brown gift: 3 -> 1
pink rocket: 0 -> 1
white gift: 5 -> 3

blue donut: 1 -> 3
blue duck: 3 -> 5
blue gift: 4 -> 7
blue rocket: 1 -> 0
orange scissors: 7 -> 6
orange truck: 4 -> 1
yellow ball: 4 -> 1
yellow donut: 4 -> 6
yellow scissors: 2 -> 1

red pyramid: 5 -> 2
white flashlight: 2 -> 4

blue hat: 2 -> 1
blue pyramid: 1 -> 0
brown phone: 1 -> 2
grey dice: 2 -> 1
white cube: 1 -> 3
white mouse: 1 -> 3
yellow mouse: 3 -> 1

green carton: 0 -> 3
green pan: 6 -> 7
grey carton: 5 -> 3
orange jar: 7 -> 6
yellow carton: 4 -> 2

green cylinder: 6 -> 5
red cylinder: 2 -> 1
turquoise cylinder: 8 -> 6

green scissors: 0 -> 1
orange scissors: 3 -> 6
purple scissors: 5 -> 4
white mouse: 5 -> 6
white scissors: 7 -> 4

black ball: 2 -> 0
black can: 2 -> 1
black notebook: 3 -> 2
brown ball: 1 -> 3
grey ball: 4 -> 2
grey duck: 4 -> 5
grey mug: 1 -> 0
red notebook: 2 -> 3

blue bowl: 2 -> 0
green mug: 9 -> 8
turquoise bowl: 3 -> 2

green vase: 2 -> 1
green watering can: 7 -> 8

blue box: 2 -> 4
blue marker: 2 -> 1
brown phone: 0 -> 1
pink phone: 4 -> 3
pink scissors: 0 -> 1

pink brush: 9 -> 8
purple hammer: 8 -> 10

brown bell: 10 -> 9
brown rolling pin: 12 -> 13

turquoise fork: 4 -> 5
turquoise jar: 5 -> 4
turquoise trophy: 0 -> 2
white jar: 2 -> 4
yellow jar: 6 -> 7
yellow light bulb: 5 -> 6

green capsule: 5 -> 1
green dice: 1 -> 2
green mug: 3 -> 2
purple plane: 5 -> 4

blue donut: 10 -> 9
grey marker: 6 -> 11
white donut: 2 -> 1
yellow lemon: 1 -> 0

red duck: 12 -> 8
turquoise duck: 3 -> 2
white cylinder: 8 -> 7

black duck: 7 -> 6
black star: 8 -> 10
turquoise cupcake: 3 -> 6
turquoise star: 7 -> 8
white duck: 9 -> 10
....................
Task requirements: The answer consists of the line holding "purple plane: 5 -> 4" and every line after it up to the end of the records, word for word.

Written solution:
purple plane: 5 -> 4

blue donut: 10 -> 9
grey marker: 6 -> 11
white donut: 2 -> 1
yellow lemon: 1 -> 0

red duck: 12 -> 8
turquoise duck: 3 -> 2
white cylinder: 8 -> 7

black duck: 7 -> 6
black star: 8 -> 10
turquoise cupcake: 3 -> 6
turquoise star: 7 -> 8
white duck: 9 -> 10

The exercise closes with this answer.